* TASK DESCRIPTION: Copy the listing below verbatim, from its start through the line containing "3: (302, 101)", including that line. Leave out the pictures.

* Data items:
++++

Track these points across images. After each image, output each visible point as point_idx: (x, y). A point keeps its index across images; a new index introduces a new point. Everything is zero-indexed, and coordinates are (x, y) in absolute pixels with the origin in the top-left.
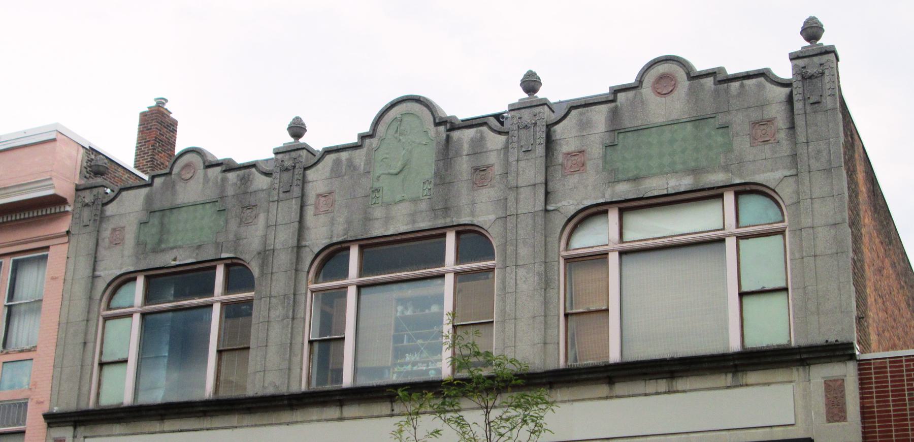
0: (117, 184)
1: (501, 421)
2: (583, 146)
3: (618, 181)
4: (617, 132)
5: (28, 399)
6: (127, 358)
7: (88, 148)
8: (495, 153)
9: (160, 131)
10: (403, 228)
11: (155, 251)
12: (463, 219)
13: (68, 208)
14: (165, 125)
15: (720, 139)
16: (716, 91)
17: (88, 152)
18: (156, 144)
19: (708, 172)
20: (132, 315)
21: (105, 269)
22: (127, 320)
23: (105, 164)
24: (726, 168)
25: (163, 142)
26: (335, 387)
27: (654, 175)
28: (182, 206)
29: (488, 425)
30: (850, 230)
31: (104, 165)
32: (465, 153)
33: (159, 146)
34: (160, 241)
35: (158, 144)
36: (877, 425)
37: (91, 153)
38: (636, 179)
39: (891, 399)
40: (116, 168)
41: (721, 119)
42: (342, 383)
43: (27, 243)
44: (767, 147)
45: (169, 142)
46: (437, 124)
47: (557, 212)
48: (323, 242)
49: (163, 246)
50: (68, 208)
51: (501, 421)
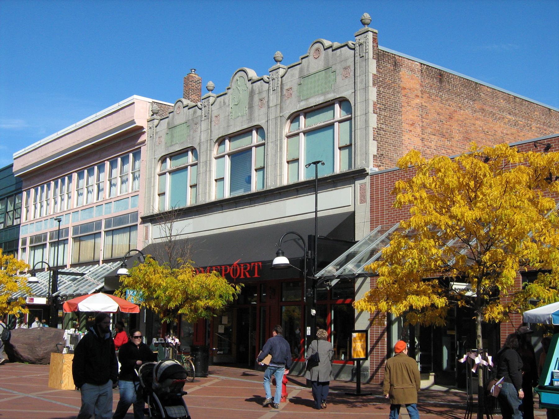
0: (85, 279)
1: (555, 230)
3: (302, 101)
8: (265, 92)
11: (172, 146)
13: (145, 130)
16: (333, 54)
19: (328, 93)
20: (299, 134)
22: (329, 132)
24: (334, 92)
26: (249, 193)
29: (152, 186)
32: (257, 93)
34: (172, 141)
38: (307, 99)
41: (333, 69)
42: (251, 190)
44: (347, 79)
46: (249, 81)
49: (173, 143)
51: (555, 230)
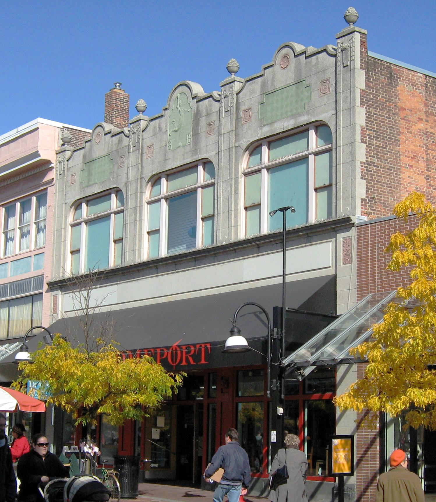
2: (251, 105)
3: (265, 125)
4: (264, 94)
5: (43, 275)
6: (80, 249)
7: (62, 127)
8: (215, 114)
9: (116, 104)
10: (179, 164)
12: (203, 155)
13: (52, 165)
14: (120, 100)
15: (306, 94)
16: (306, 63)
17: (63, 130)
18: (113, 113)
21: (69, 198)
23: (69, 136)
24: (308, 113)
25: (118, 110)
27: (279, 120)
28: (278, 54)
30: (298, 424)
31: (68, 137)
32: (204, 115)
33: (116, 113)
34: (89, 181)
35: (115, 113)
36: (363, 471)
37: (64, 130)
38: (271, 124)
39: (370, 497)
40: (84, 134)
43: (24, 197)
44: (326, 97)
45: (123, 109)
47: (239, 147)
48: (150, 174)
50: (52, 165)
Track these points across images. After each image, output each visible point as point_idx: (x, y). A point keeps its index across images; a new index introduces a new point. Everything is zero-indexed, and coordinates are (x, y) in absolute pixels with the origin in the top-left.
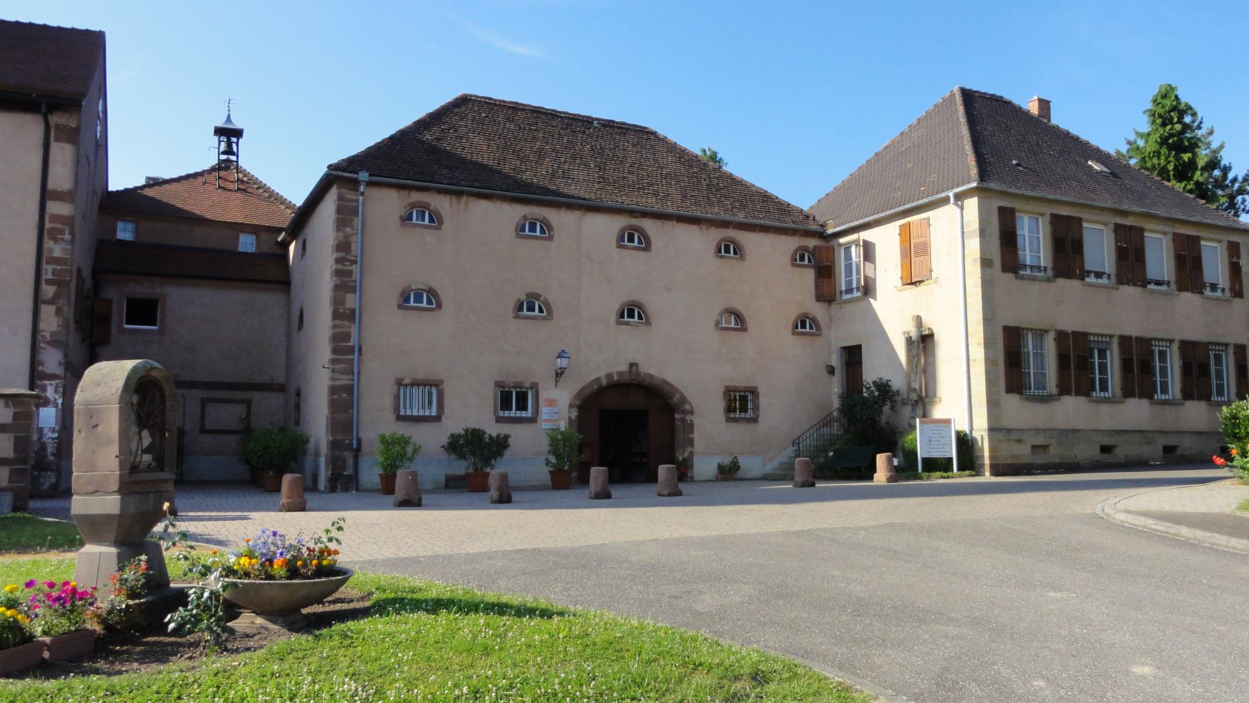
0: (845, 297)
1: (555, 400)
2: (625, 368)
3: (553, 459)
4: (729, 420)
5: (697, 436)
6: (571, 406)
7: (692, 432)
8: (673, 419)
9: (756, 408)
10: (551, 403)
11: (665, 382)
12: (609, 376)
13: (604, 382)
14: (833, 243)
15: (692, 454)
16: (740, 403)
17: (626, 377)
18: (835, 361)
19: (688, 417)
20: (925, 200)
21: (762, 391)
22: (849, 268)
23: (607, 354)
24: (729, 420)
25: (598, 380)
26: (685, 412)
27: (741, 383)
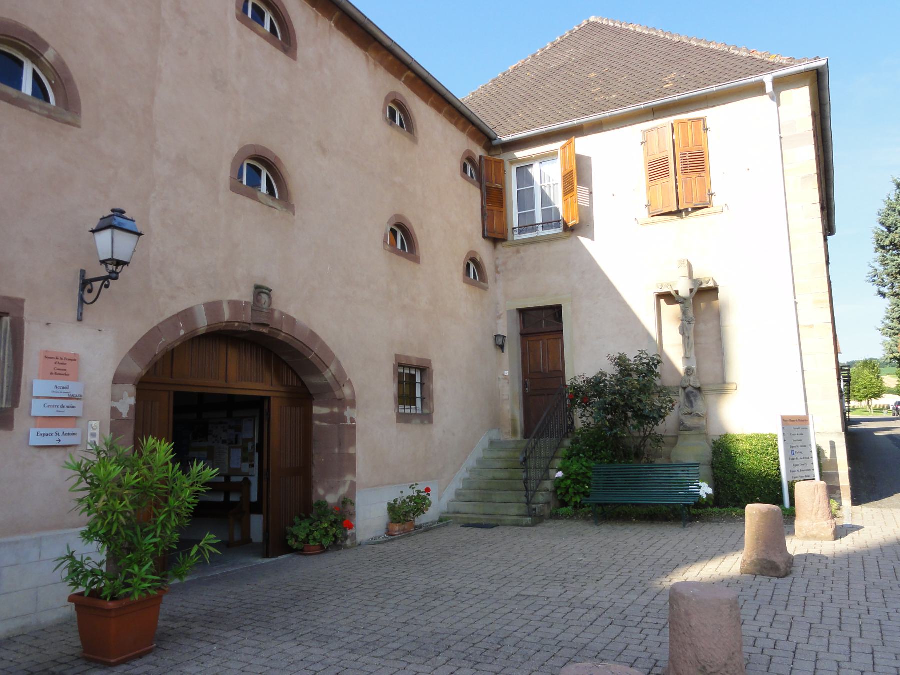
0: (517, 237)
1: (74, 359)
2: (245, 295)
3: (94, 554)
4: (403, 418)
5: (361, 451)
6: (118, 379)
7: (353, 442)
8: (308, 417)
9: (427, 398)
10: (62, 366)
11: (313, 335)
12: (213, 308)
13: (203, 323)
14: (505, 157)
15: (353, 485)
16: (412, 384)
17: (247, 317)
18: (507, 327)
19: (349, 413)
20: (714, 88)
21: (436, 367)
22: (526, 199)
23: (207, 261)
24: (403, 418)
25: (187, 315)
26: (343, 403)
27: (414, 354)
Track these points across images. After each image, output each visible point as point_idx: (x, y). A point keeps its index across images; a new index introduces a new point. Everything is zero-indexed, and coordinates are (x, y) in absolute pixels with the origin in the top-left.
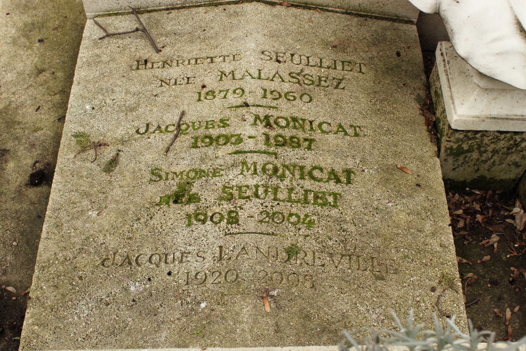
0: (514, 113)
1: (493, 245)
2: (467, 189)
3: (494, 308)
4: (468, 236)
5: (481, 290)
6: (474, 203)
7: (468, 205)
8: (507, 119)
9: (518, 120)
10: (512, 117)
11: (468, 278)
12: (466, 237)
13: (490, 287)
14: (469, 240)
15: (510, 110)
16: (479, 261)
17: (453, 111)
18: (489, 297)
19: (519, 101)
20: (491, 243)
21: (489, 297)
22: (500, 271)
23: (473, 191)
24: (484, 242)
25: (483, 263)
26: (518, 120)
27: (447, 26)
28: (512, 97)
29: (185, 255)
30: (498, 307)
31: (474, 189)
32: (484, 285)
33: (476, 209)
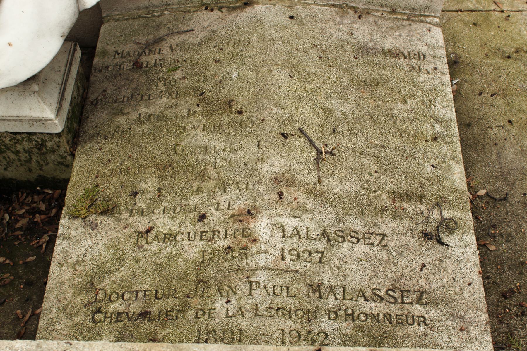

++++

* SOLUTION TO THE EXERCISE:
Track these points across images. After each image, output each visible point as point_idx: (x, y). A point keeps its index across images; a new index introduces a new point. Everything is zero-indexed, and coordinates are (x, y) in absolute pixels with the origin in the top-left.
0: (117, 184)
1: (501, 421)
2: (583, 146)
3: (618, 181)
4: (617, 132)
5: (28, 399)
6: (127, 358)
7: (88, 148)
8: (495, 153)
9: (160, 131)
10: (403, 228)
11: (155, 251)
12: (463, 219)
13: (68, 208)
14: (165, 125)
15: (720, 139)
16: (716, 91)
17: (88, 152)
18: (156, 144)
19: (708, 172)
20: (132, 315)
21: (105, 269)
22: (127, 320)
23: (105, 164)
24: (726, 168)
25: (163, 142)
26: (335, 387)
27: (654, 175)
28: (182, 206)
29: (488, 425)
30: (850, 230)
31: (104, 165)
32: (465, 153)
33: (159, 146)
34: (160, 241)
35: (158, 144)
36: (877, 425)
37: (91, 153)
38: (636, 179)
39: (891, 399)
40: (116, 168)
41: (721, 119)
42: (342, 383)
43: (27, 243)
44: (767, 147)
45: (169, 142)
46: (437, 124)
47: (557, 212)
48: (323, 242)
49: (163, 246)
50: (68, 208)
51: (501, 421)
0: (85, 279)
1: (555, 230)
3: (302, 101)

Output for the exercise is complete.